** PROBLEM TO WORK ON **
Filter the listing below, please, and copy only the lines with the word "none".

** DATASET **
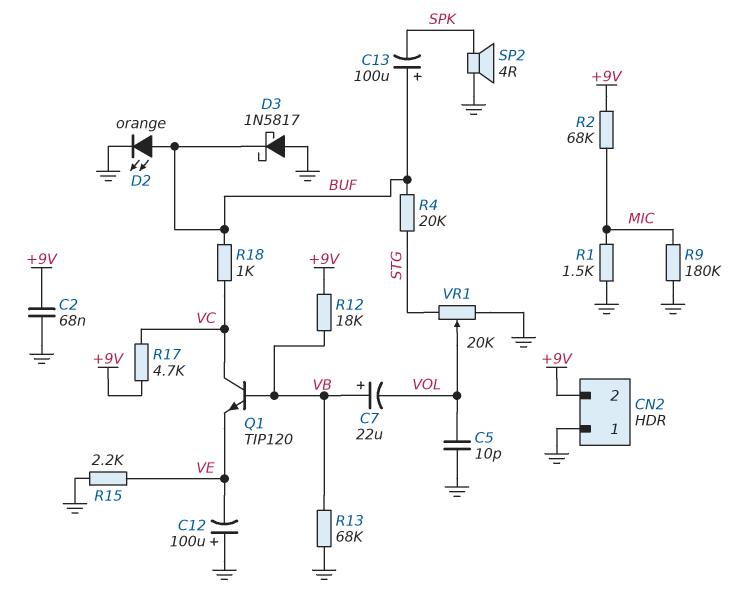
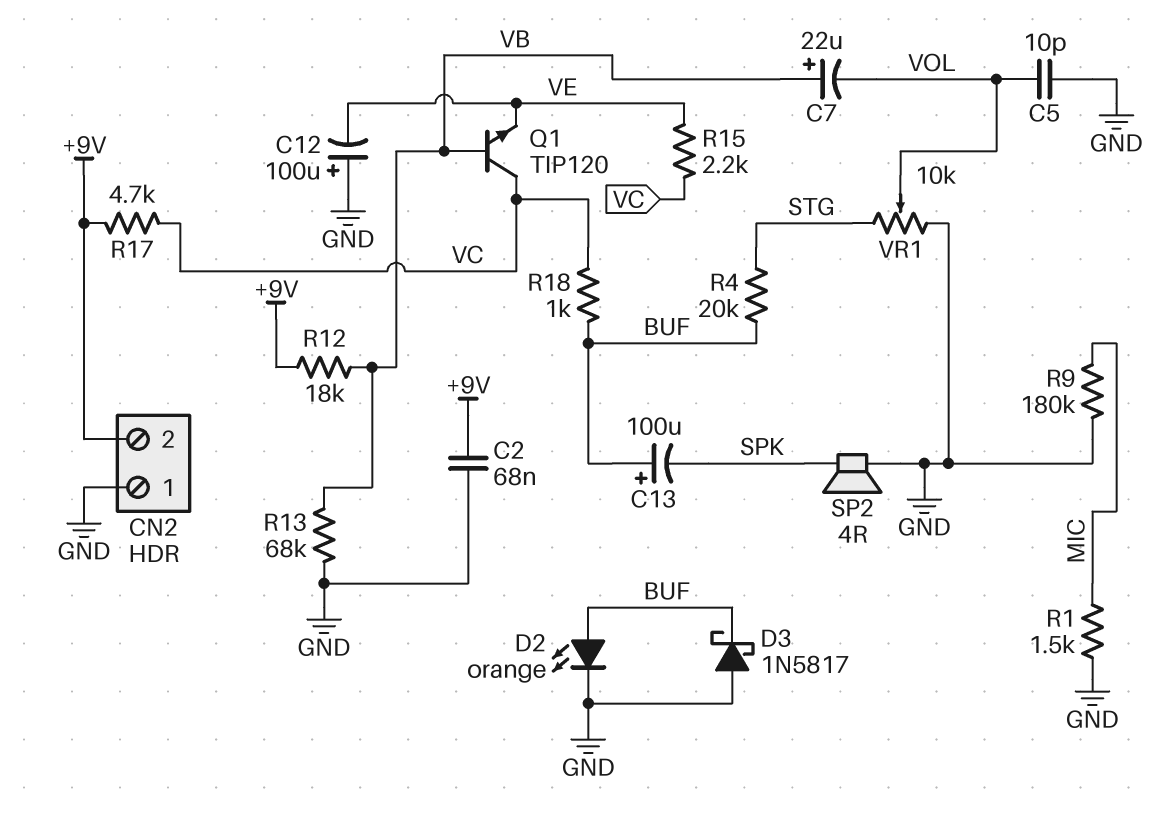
R2: 68k (+9V, MIC) -> none
R15: 2.2k (GND, VE) -> 2.2k (VC, VE)
VR1: 20k (GND, STG, wiper VOL) -> 10k (GND, STG, wiper VOL)

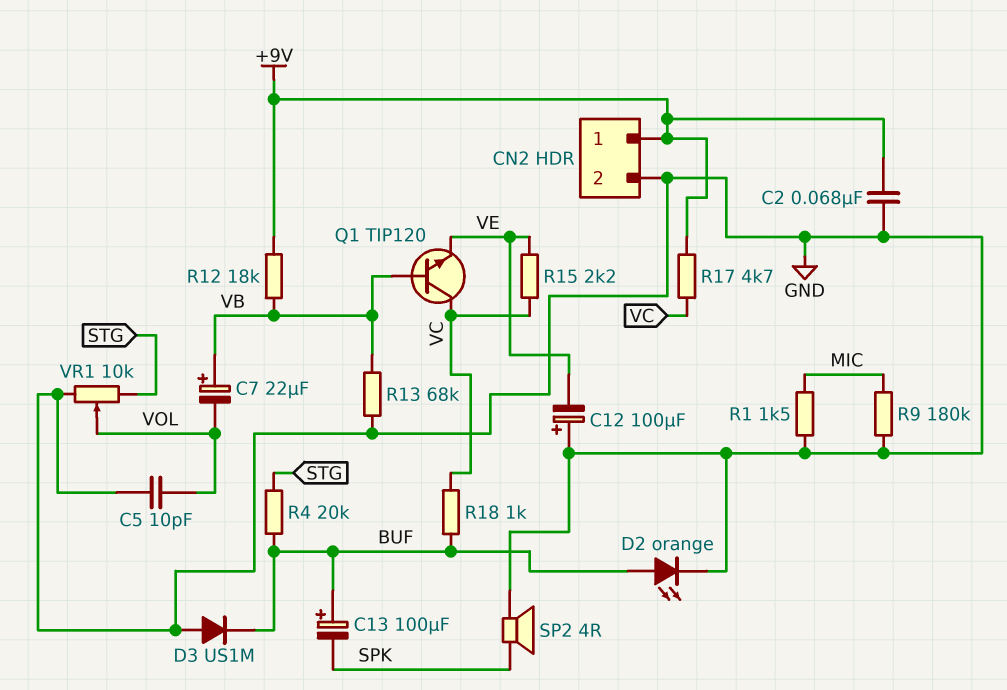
CN2 pin 1: GND -> +9V
CN2 pin 2: +9V -> GND
D3: schottky 1N5817 (A GND, K BUF) -> diode US1M (A GND, K BUF)

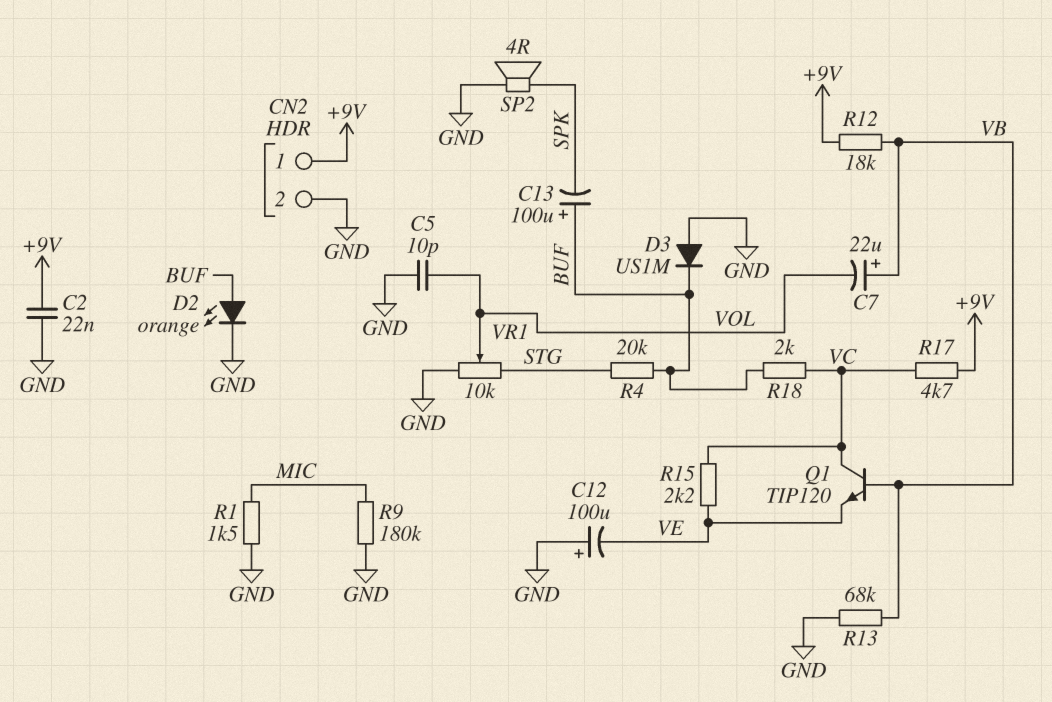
C2: 68nF (+9V, GND) -> 22nF (+9V, GND)
R18: 1k (BUF, VC) -> 2k (BUF, VC)

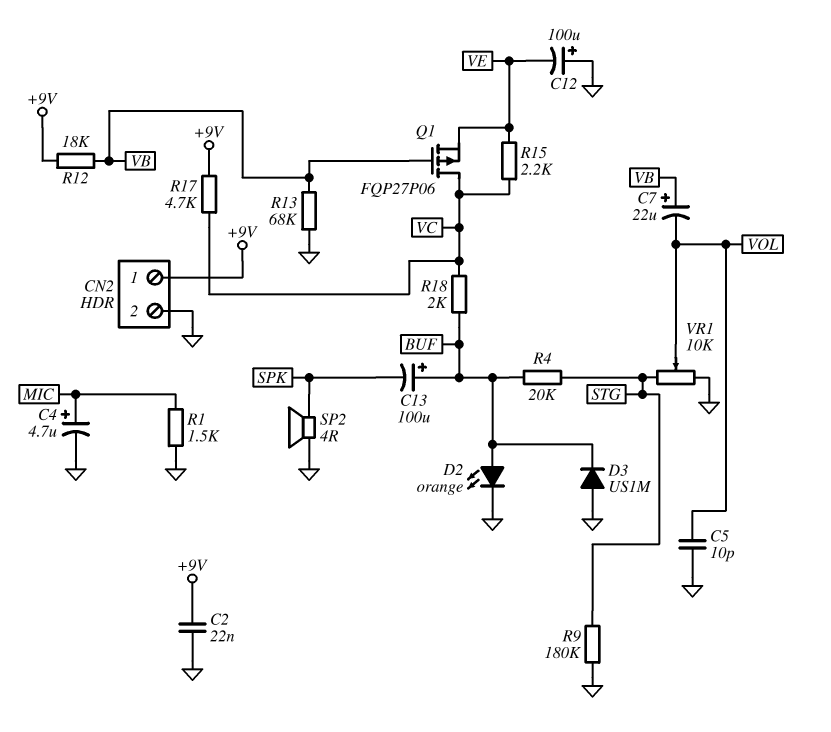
C4: none -> 4.7uF (plus MIC, minus GND)
Q1: NPN TIP120 (B VB, C VC, E VE) -> PMOS FQP27P06 (G VB, D VC, S VE)
R9: 180k (GND, MIC) -> 180k (GND, STG)

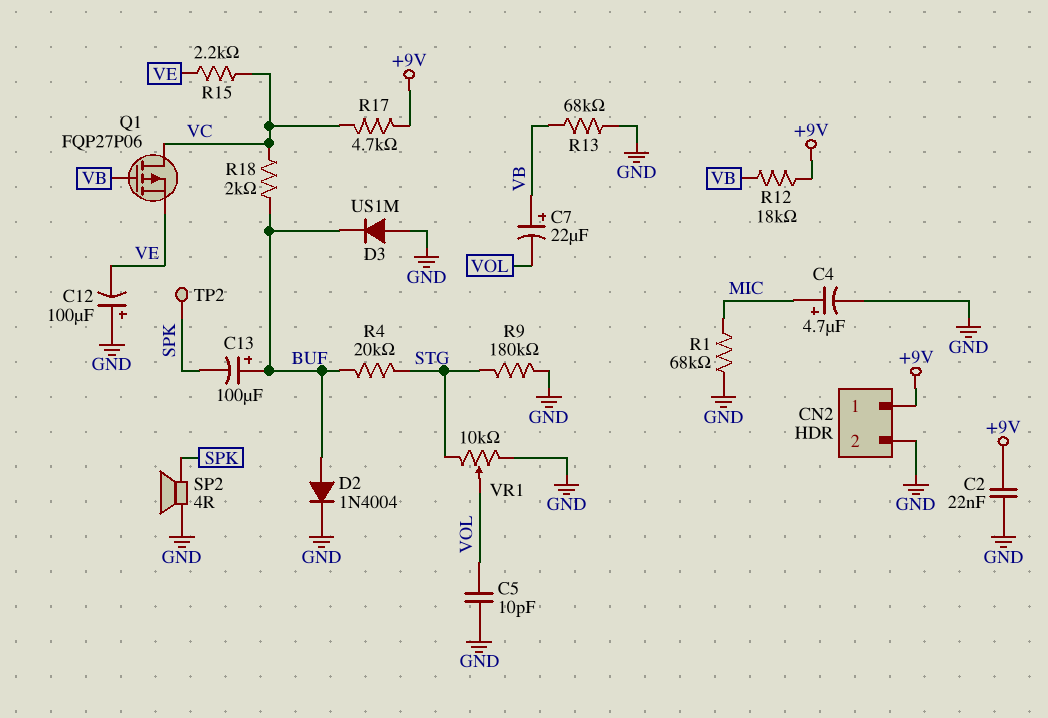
D2: LED orange (A BUF, K GND) -> diode 1N4004 (A BUF, K GND)
R1: 1.5k (GND, MIC) -> 68k (GND, MIC)
TP2: none -> test point (SPK)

** RESPONSE TO THIS TASK **
R2: 68k (+9V, MIC) -> none
C4: none -> 4.7uF (plus MIC, minus GND)
TP2: none -> test point (SPK)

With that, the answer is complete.